►

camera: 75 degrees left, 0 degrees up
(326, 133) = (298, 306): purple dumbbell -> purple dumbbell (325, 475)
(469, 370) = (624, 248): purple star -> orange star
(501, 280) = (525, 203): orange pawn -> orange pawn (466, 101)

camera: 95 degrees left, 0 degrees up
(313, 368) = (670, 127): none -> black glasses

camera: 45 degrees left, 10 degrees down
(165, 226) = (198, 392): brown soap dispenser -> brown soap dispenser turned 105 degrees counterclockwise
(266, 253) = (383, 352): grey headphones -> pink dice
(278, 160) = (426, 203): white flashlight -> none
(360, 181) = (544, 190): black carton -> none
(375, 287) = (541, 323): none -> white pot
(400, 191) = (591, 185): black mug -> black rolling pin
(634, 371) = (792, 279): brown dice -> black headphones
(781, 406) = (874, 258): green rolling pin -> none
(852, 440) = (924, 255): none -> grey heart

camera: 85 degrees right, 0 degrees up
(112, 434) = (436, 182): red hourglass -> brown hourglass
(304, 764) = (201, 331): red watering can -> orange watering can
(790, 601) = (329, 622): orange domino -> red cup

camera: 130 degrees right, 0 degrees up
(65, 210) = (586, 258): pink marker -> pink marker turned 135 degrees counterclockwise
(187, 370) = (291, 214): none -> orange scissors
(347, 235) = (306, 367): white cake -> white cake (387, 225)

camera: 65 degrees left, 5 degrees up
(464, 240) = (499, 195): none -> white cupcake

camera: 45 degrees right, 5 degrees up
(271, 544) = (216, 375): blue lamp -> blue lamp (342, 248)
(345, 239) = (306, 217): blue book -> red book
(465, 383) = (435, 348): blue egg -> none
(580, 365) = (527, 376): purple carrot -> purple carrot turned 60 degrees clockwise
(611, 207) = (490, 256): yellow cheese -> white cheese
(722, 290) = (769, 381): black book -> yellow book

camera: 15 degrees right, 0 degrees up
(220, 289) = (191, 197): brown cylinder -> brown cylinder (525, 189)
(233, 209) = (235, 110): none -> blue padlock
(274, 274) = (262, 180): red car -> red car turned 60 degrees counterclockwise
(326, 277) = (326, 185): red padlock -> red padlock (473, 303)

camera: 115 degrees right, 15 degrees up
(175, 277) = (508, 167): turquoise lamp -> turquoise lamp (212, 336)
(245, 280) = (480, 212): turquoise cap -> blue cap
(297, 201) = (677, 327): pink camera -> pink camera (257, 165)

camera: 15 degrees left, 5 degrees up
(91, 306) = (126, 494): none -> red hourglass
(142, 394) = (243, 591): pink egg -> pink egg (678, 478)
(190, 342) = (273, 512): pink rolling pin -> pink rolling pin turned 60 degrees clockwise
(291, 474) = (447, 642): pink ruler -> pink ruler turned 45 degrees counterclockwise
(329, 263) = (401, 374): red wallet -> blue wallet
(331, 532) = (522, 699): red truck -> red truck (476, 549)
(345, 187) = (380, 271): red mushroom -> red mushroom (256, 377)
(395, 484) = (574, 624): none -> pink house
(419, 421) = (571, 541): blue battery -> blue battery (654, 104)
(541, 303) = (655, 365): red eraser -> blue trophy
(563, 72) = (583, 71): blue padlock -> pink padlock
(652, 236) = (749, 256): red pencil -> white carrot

◄

What is needed =
The answer should consist only of the lines from the one with "(291, 474) = (447, 642): pink" to the final line of the records above, retyped word for word.

Completed task =
(291, 474) = (447, 642): pink ruler -> pink ruler turned 45 degrees counterclockwise
(329, 263) = (401, 374): red wallet -> blue wallet
(331, 532) = (522, 699): red truck -> red truck (476, 549)
(345, 187) = (380, 271): red mushroom -> red mushroom (256, 377)
(395, 484) = (574, 624): none -> pink house
(419, 421) = (571, 541): blue battery -> blue battery (654, 104)
(541, 303) = (655, 365): red eraser -> blue trophy
(563, 72) = (583, 71): blue padlock -> pink padlock
(652, 236) = (749, 256): red pencil -> white carrot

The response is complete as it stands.